(Task inputs)
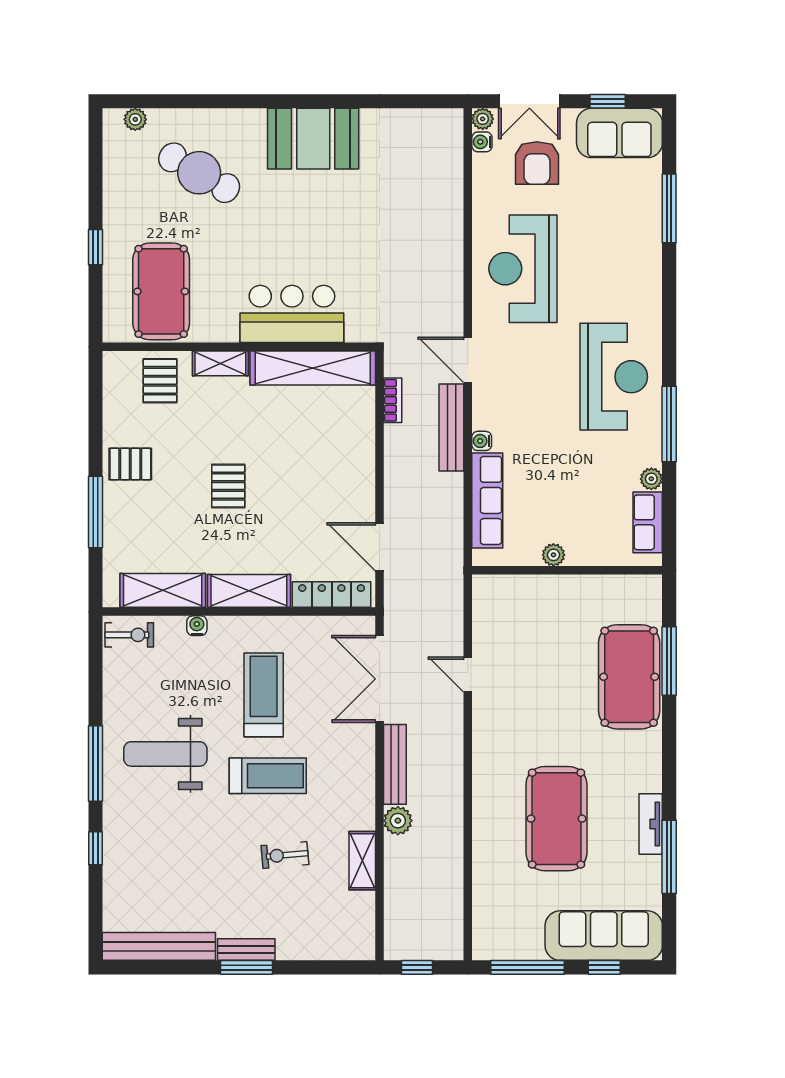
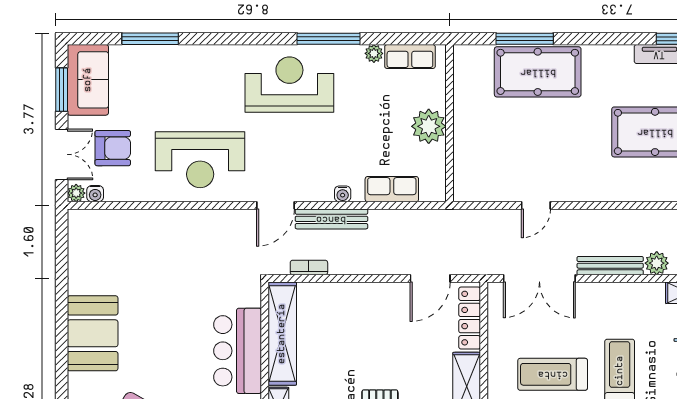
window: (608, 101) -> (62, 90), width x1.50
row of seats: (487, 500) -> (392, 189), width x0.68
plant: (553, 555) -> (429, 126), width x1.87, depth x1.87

* * *

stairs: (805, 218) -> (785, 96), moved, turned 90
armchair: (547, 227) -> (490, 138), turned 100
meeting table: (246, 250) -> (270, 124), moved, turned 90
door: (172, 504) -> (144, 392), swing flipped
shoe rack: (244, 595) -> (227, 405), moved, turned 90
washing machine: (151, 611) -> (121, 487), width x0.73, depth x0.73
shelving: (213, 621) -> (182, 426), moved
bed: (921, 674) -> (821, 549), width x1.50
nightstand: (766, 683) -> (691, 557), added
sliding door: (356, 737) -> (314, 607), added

(Exercise brief)
Using the records above, set down exactly the lines from the one with "armchair: (547, 227)" through the one with "sliding door: (356, 737) -> (314, 607), added", inclusive, and nothing more.

(Response)
armchair: (547, 227) -> (490, 138), turned 100
meeting table: (246, 250) -> (270, 124), moved, turned 90
door: (172, 504) -> (144, 392), swing flipped
shoe rack: (244, 595) -> (227, 405), moved, turned 90
washing machine: (151, 611) -> (121, 487), width x0.73, depth x0.73
shelving: (213, 621) -> (182, 426), moved
bed: (921, 674) -> (821, 549), width x1.50
nightstand: (766, 683) -> (691, 557), added
sliding door: (356, 737) -> (314, 607), added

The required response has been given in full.